• _Information shown_
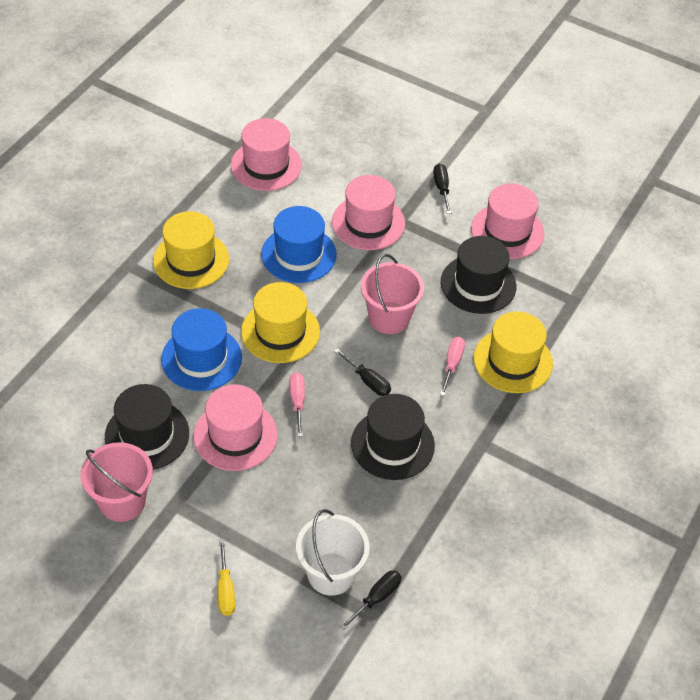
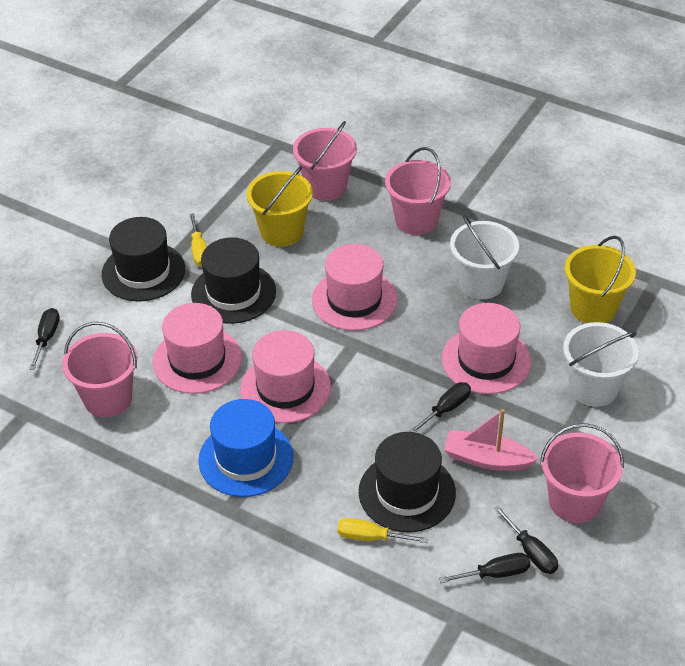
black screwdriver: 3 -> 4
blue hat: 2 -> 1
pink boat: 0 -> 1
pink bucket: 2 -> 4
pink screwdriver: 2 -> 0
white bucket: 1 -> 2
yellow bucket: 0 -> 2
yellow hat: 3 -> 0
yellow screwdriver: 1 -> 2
==
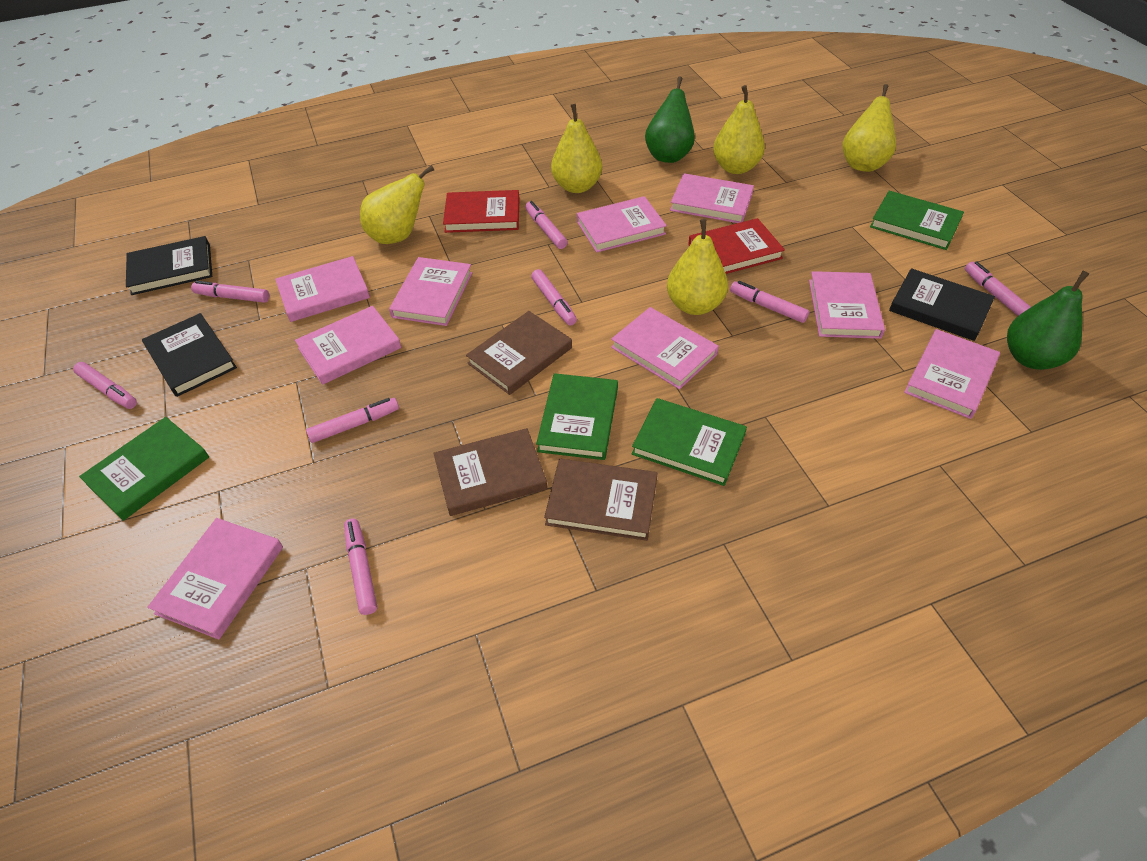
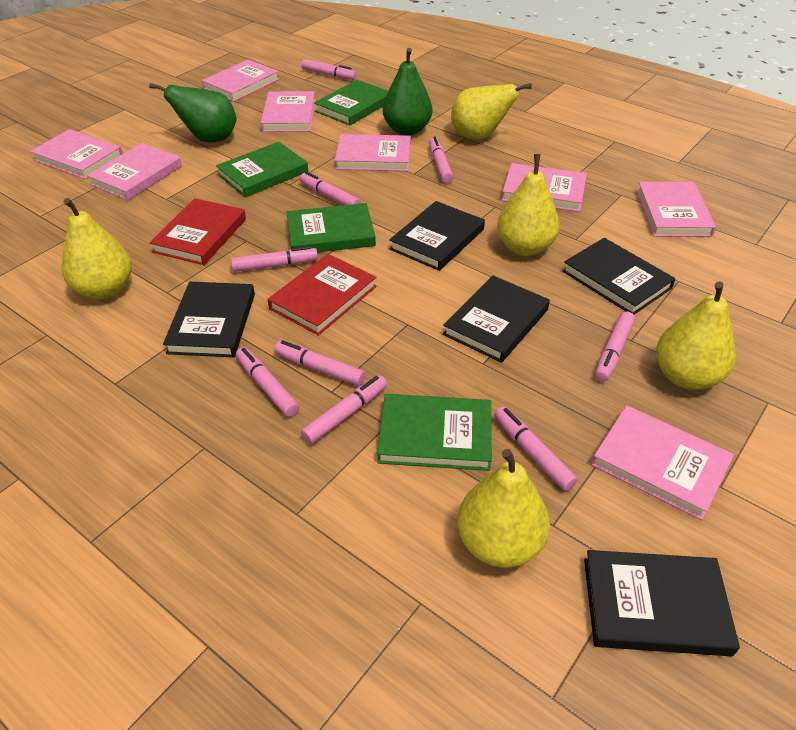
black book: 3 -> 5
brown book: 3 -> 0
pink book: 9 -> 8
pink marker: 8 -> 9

• _What the task asks_
Would you please repeat exactly the lines above, starting at the line with "black screwdriver: 3 -> 4" and stopping at the line with "yellow screwdriver: 1 -> 2", both included?

• _Exercise response_
black screwdriver: 3 -> 4
blue hat: 2 -> 1
pink boat: 0 -> 1
pink bucket: 2 -> 4
pink screwdriver: 2 -> 0
white bucket: 1 -> 2
yellow bucket: 0 -> 2
yellow hat: 3 -> 0
yellow screwdriver: 1 -> 2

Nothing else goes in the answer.